:: Task objective ::
Restate the records word for word. Include no pictures.

:: Task input ::

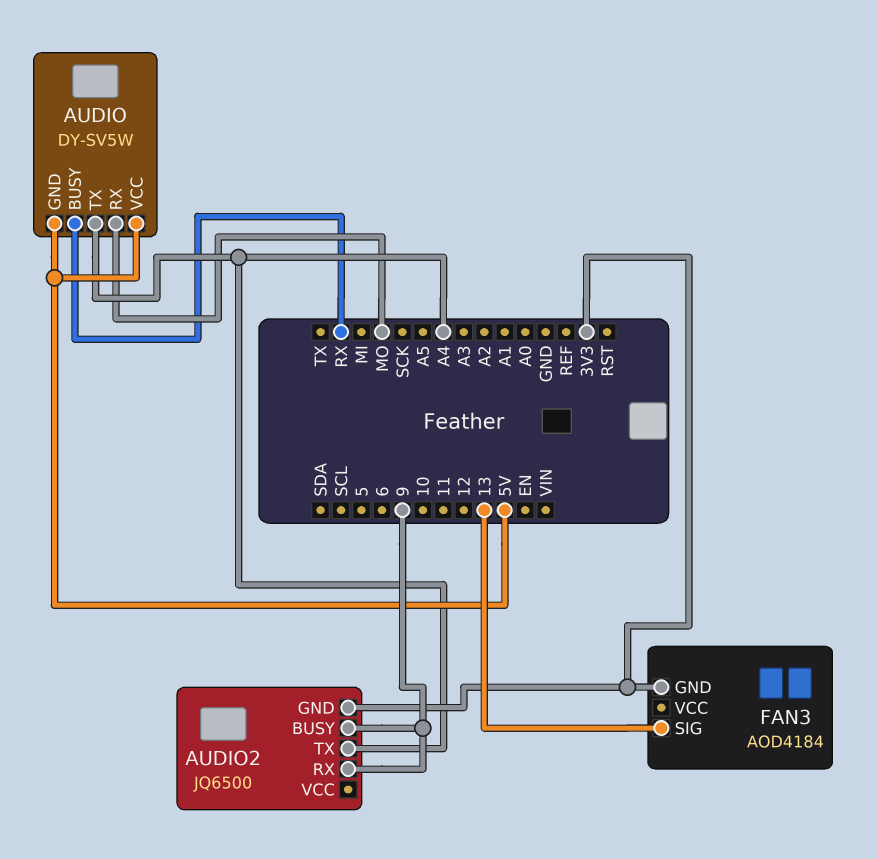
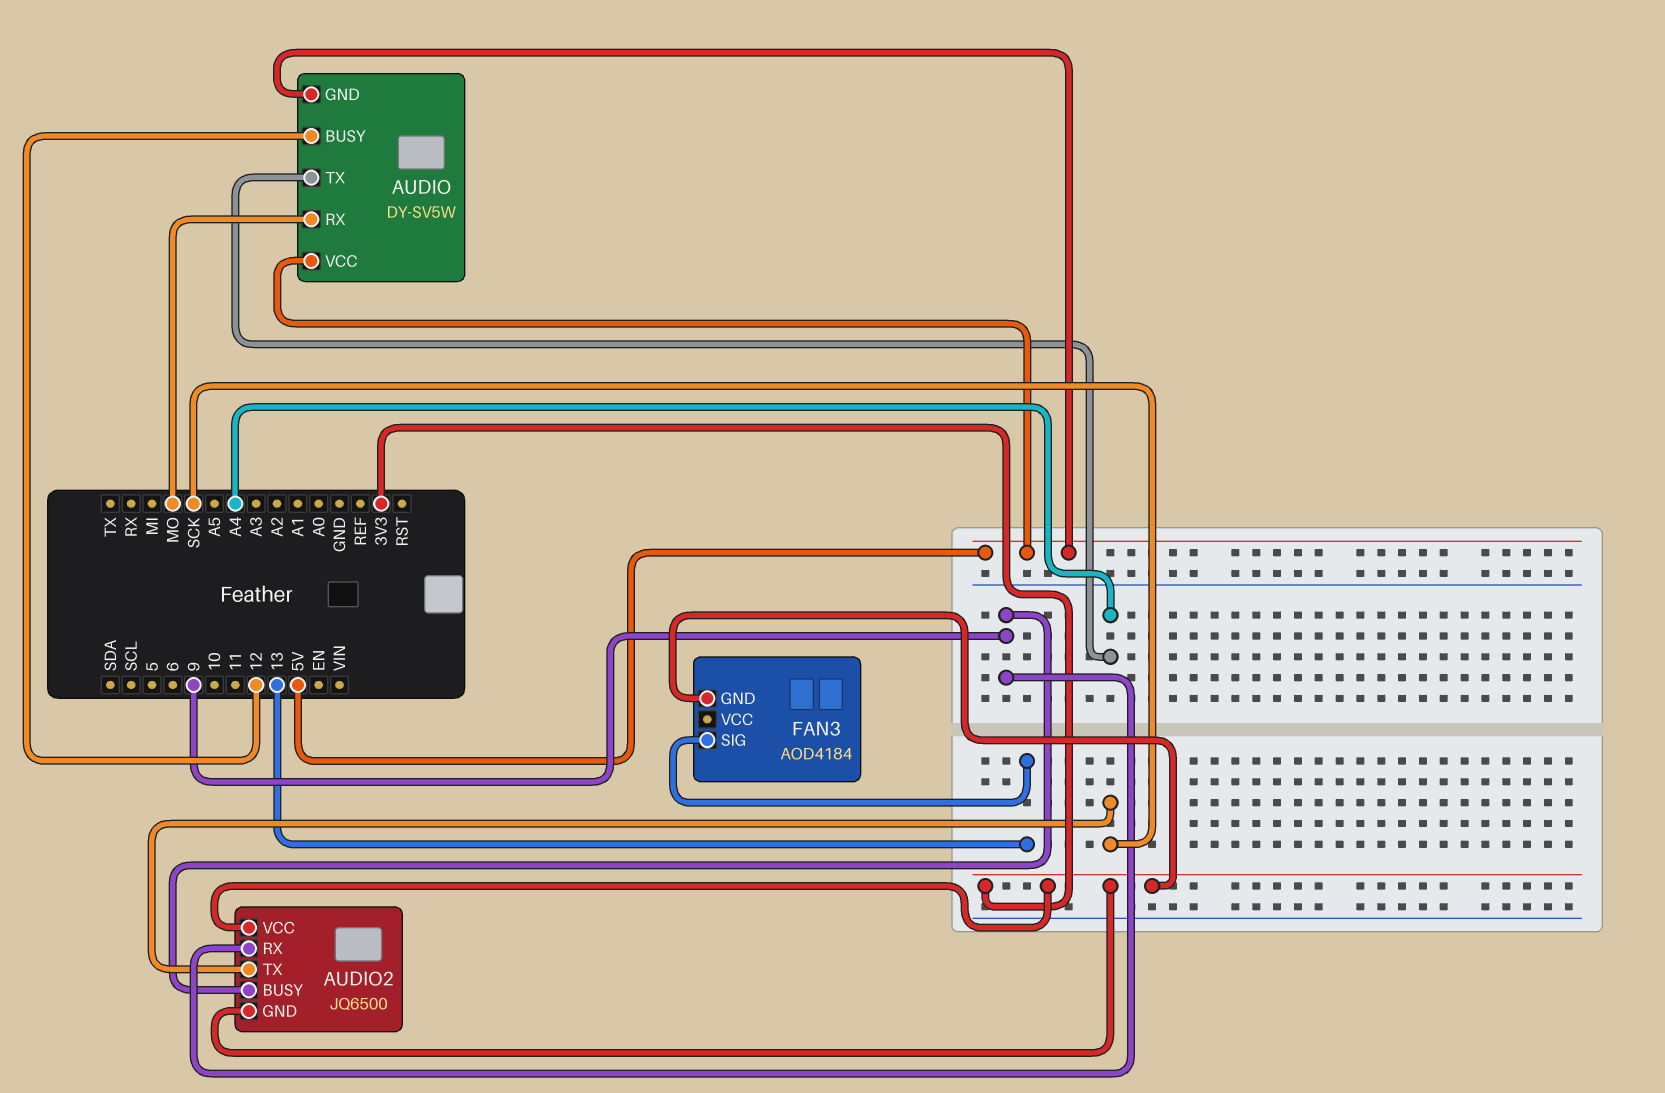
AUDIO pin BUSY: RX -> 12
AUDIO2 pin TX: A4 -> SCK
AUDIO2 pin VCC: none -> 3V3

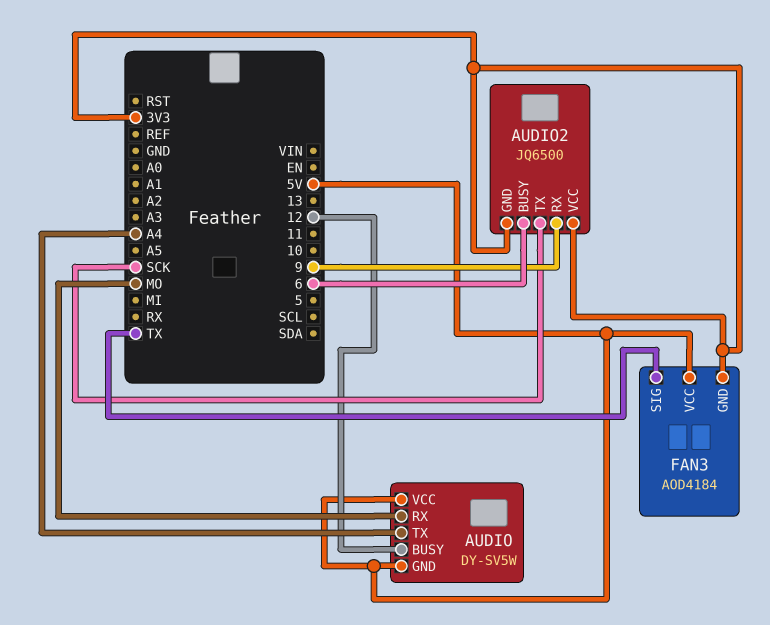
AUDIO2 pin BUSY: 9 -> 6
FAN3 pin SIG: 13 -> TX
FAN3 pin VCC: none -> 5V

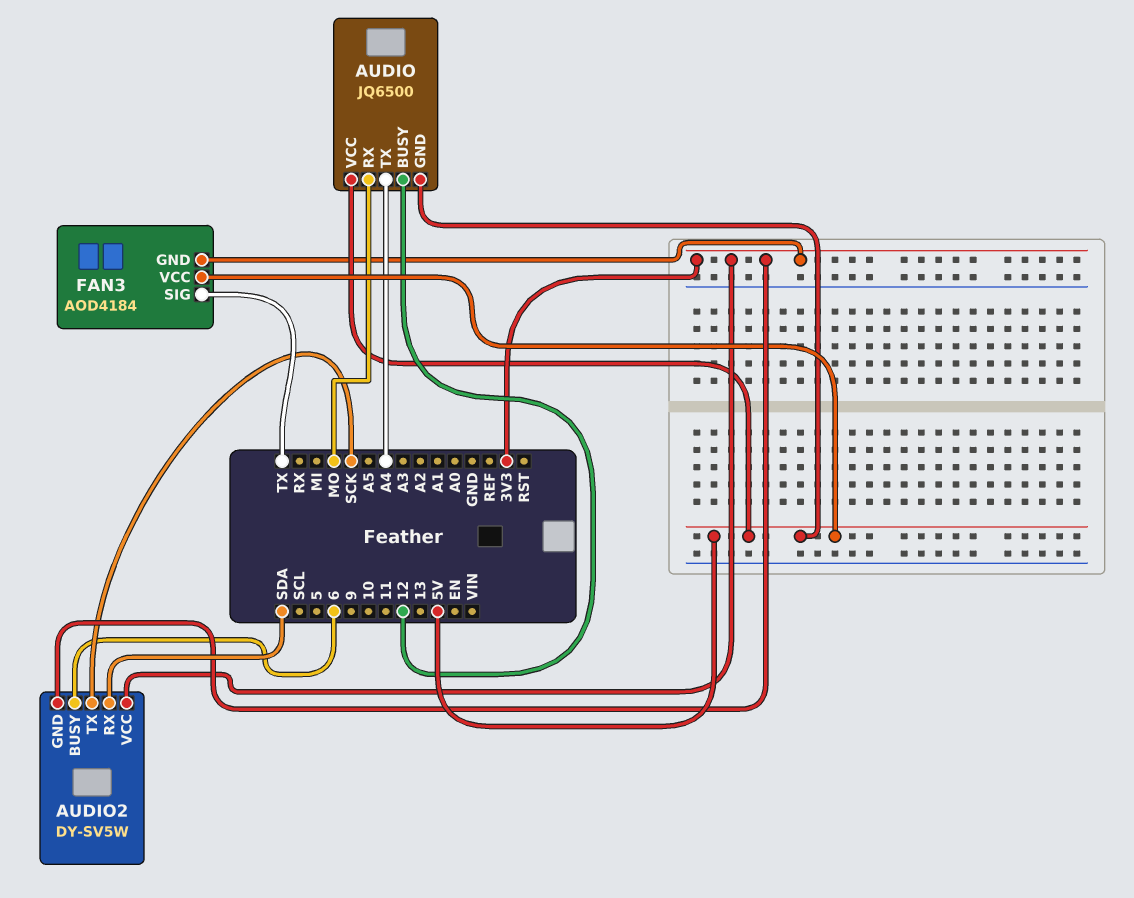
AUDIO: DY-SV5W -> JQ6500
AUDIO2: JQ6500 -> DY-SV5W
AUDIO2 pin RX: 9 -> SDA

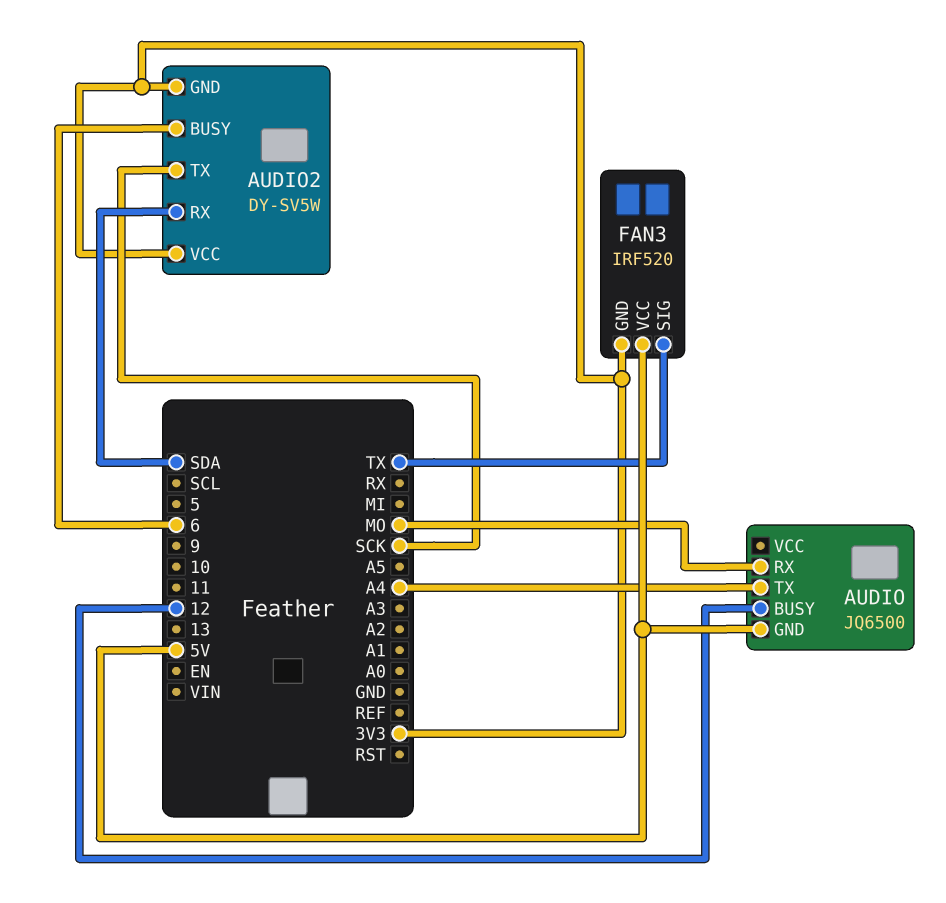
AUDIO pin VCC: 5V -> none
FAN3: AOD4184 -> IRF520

:: Solution to the exercise ::
AUDIO pin BUSY: RX -> 12
AUDIO2 pin TX: A4 -> SCK
AUDIO2 pin VCC: none -> 3V3

AUDIO2 pin BUSY: 9 -> 6
FAN3 pin SIG: 13 -> TX
FAN3 pin VCC: none -> 5V

AUDIO: DY-SV5W -> JQ6500
AUDIO2: JQ6500 -> DY-SV5W
AUDIO2 pin RX: 9 -> SDA

AUDIO pin VCC: 5V -> none
FAN3: AOD4184 -> IRF520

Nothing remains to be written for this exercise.